**What the task asks:** Quote exactly the lines running from the line with "orange jar [261,384,295,427]" to the end of the entries, including both, and nothing else.

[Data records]
========================================================================
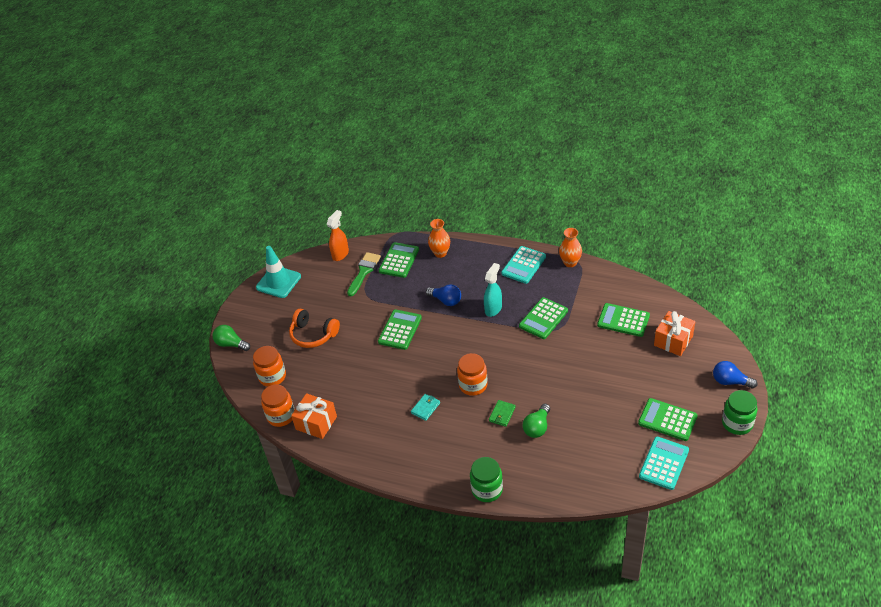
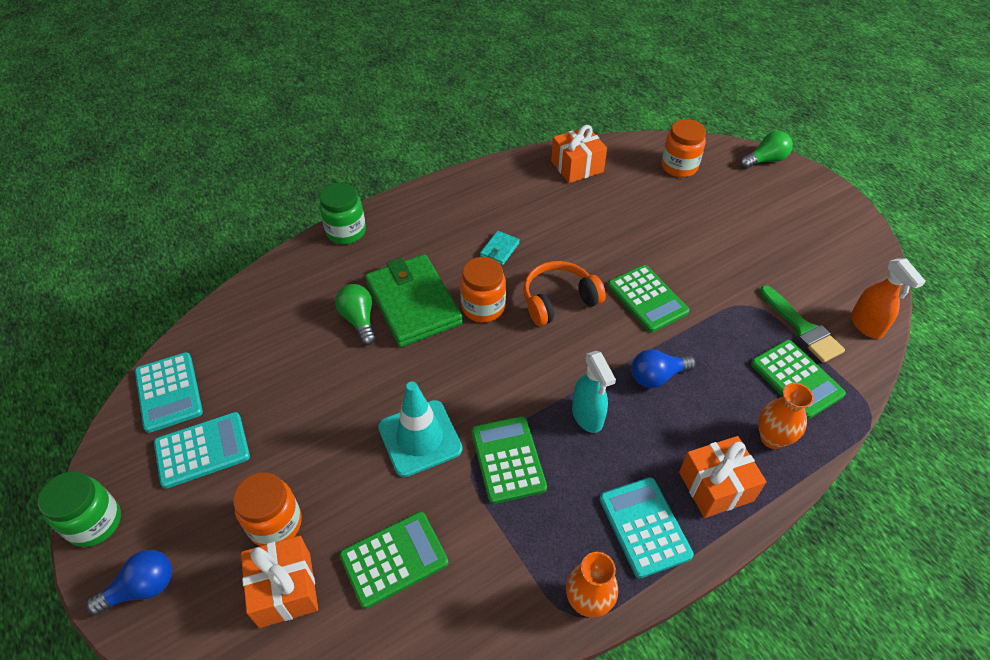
camera: 125 degrees right, 5 degrees up
turquoise traffic cone [256,246,301,298] -> turquoise traffic cone moved to [378,381,462,477]
orange jar [261,384,295,427] -> orange jar moved to [233,472,302,546]
orange headphones [289,309,340,348] -> orange headphones moved to [523,261,606,326]
turquoise wallet [411,394,440,421] -> turquoise wallet turned 45 degrees clockwise [480,231,520,265]
green wallet [489,400,516,427] -> green wallet [365,254,463,347], size x2.43
green calculator [638,398,698,441] -> turquoise calculator [154,412,250,489]
none -> orange gift [679,436,766,518]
========================================================================
**Response area:**
orange jar [261,384,295,427] -> orange jar moved to [233,472,302,546]
orange headphones [289,309,340,348] -> orange headphones moved to [523,261,606,326]
turquoise wallet [411,394,440,421] -> turquoise wallet turned 45 degrees clockwise [480,231,520,265]
green wallet [489,400,516,427] -> green wallet [365,254,463,347], size x2.43
green calculator [638,398,698,441] -> turquoise calculator [154,412,250,489]
none -> orange gift [679,436,766,518]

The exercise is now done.